Exercise requirements:
Print every record below exactly as it stands, but leave out the pictures.

┏━━

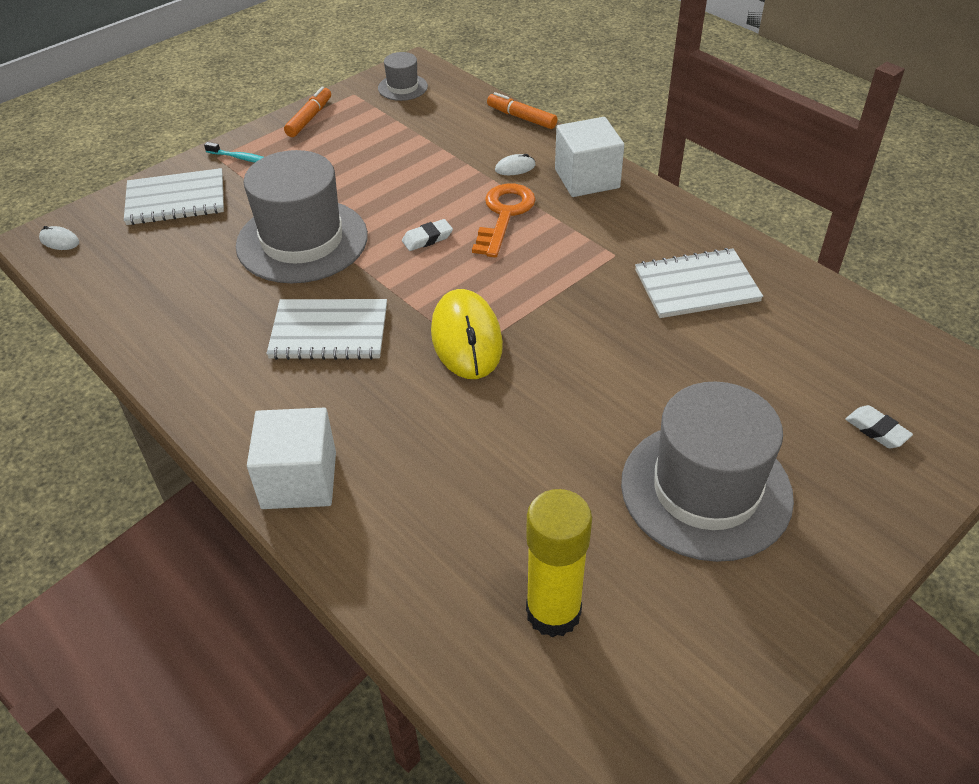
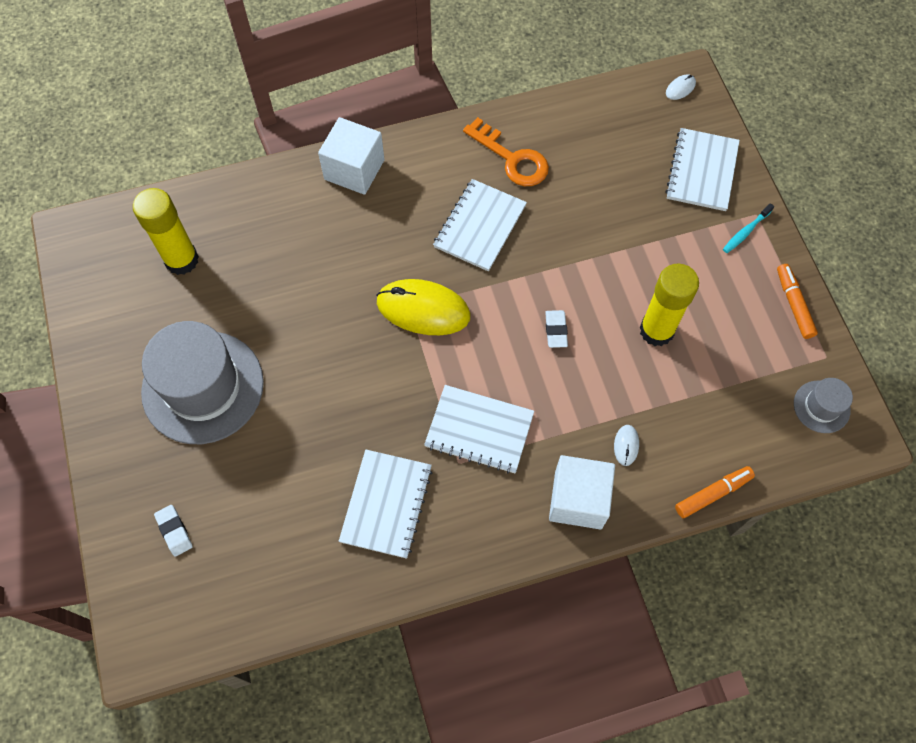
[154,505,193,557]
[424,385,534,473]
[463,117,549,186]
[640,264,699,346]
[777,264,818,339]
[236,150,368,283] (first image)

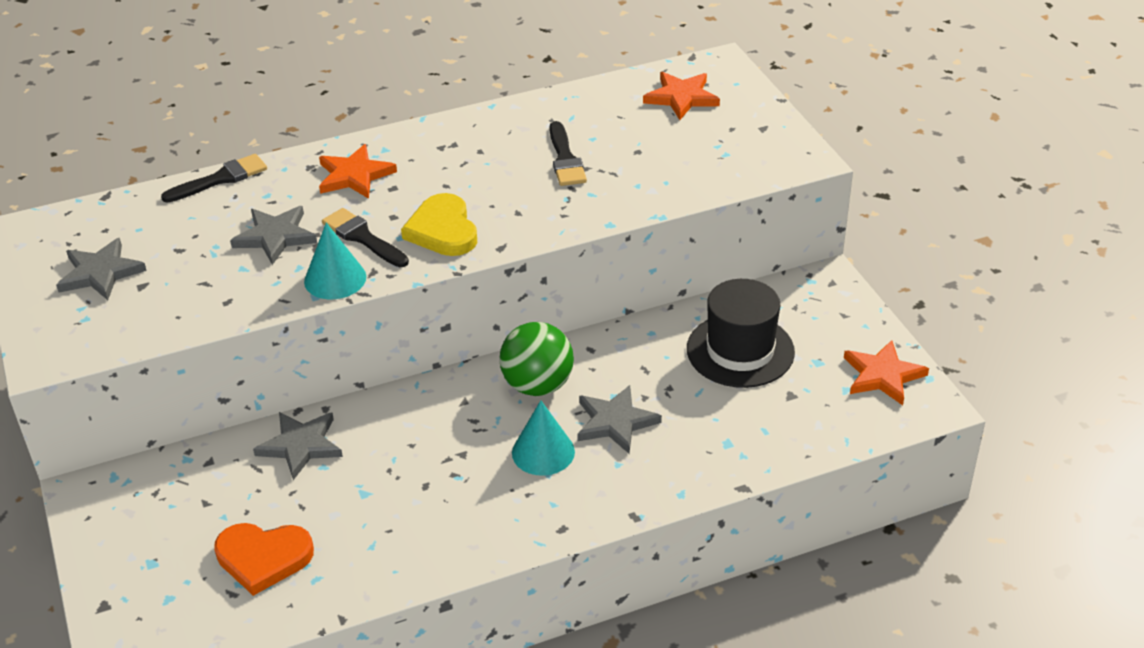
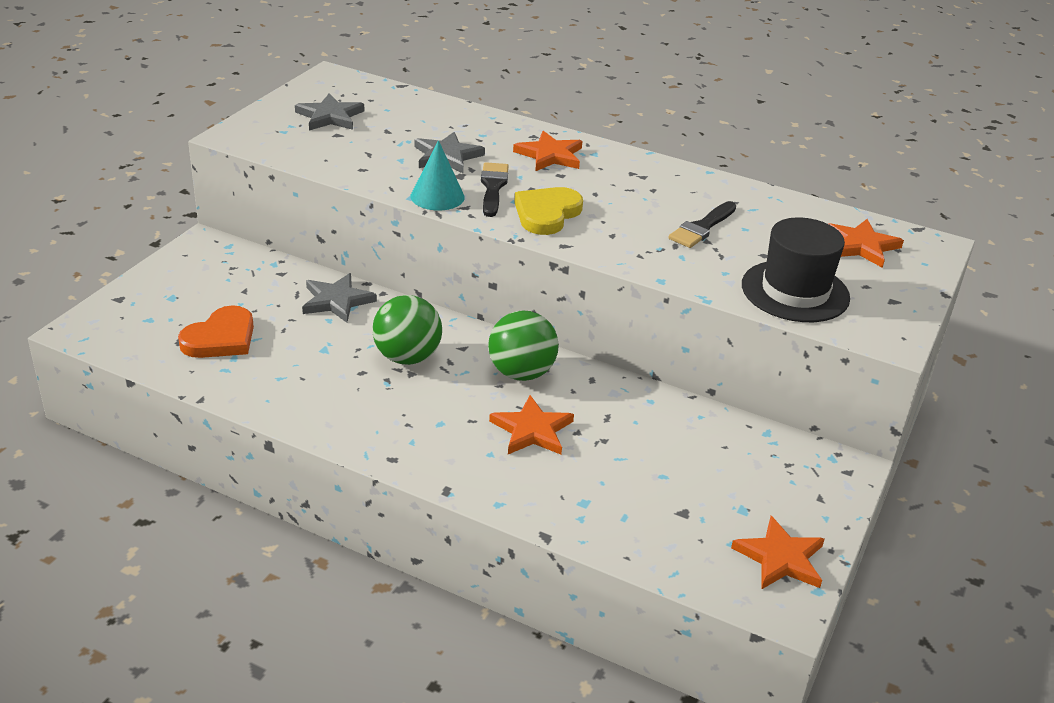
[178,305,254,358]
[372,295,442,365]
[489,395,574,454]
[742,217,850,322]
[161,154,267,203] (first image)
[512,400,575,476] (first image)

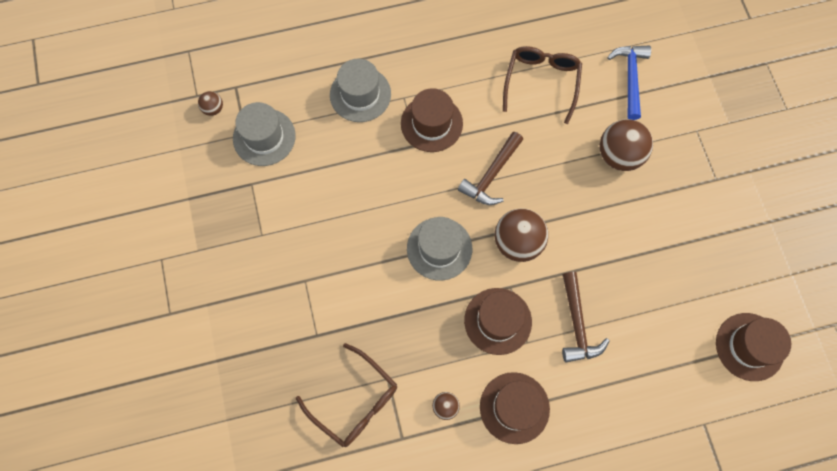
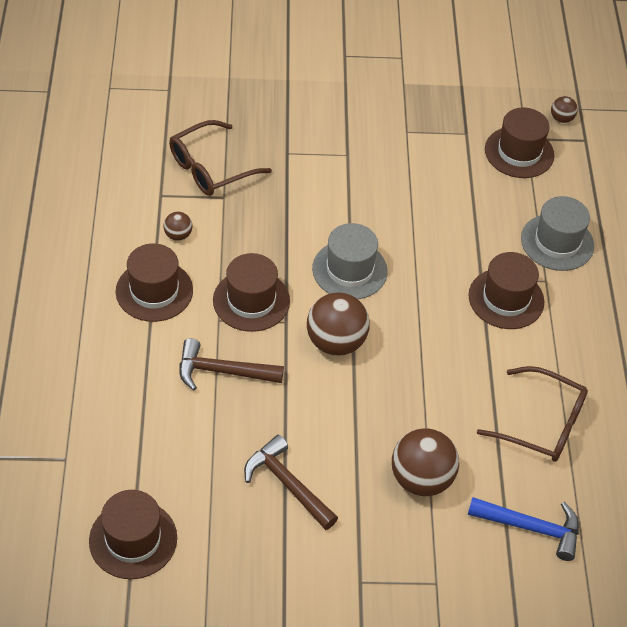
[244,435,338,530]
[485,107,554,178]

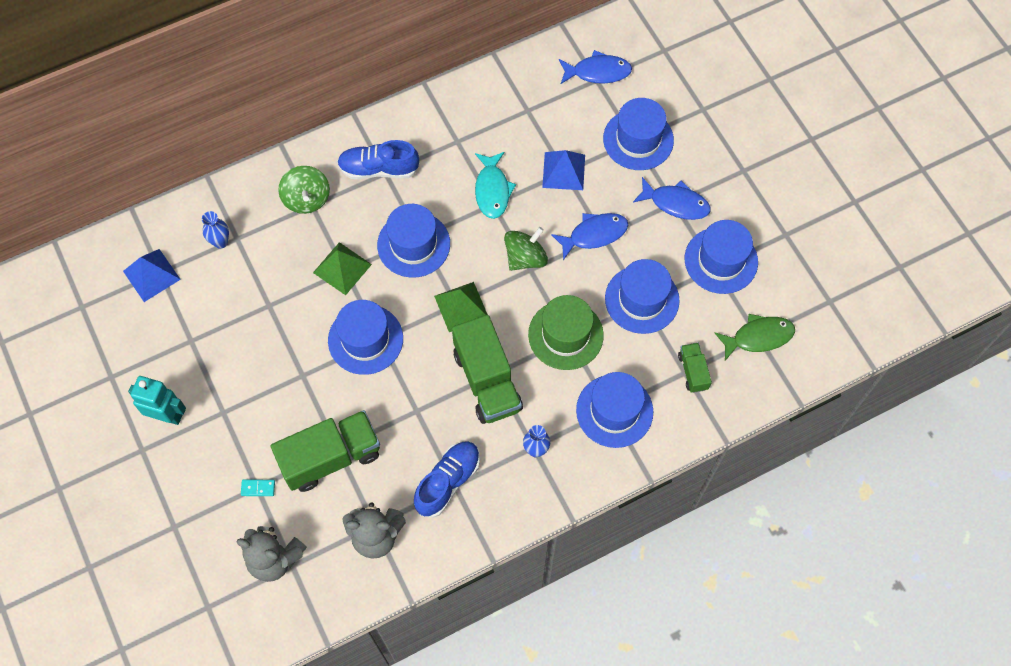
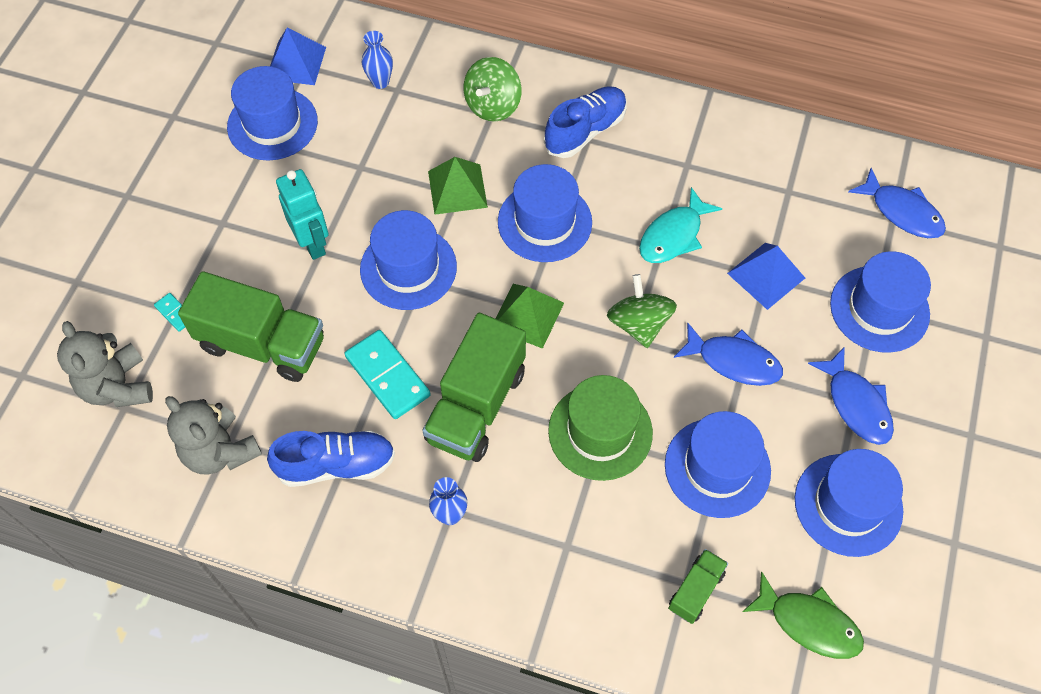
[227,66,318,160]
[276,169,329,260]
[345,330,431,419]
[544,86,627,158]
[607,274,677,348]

┗━━

Exercise solution:
[154,505,193,557]
[424,385,534,473]
[463,117,549,186]
[640,264,699,346]
[777,264,818,339]
[236,150,368,283] (first image)

[178,305,254,358]
[372,295,442,365]
[489,395,574,454]
[742,217,850,322]
[161,154,267,203] (first image)
[512,400,575,476] (first image)

[244,435,338,530]
[485,107,554,178]

[227,66,318,160]
[276,169,329,260]
[345,330,431,419]
[544,86,627,158]
[607,274,677,348]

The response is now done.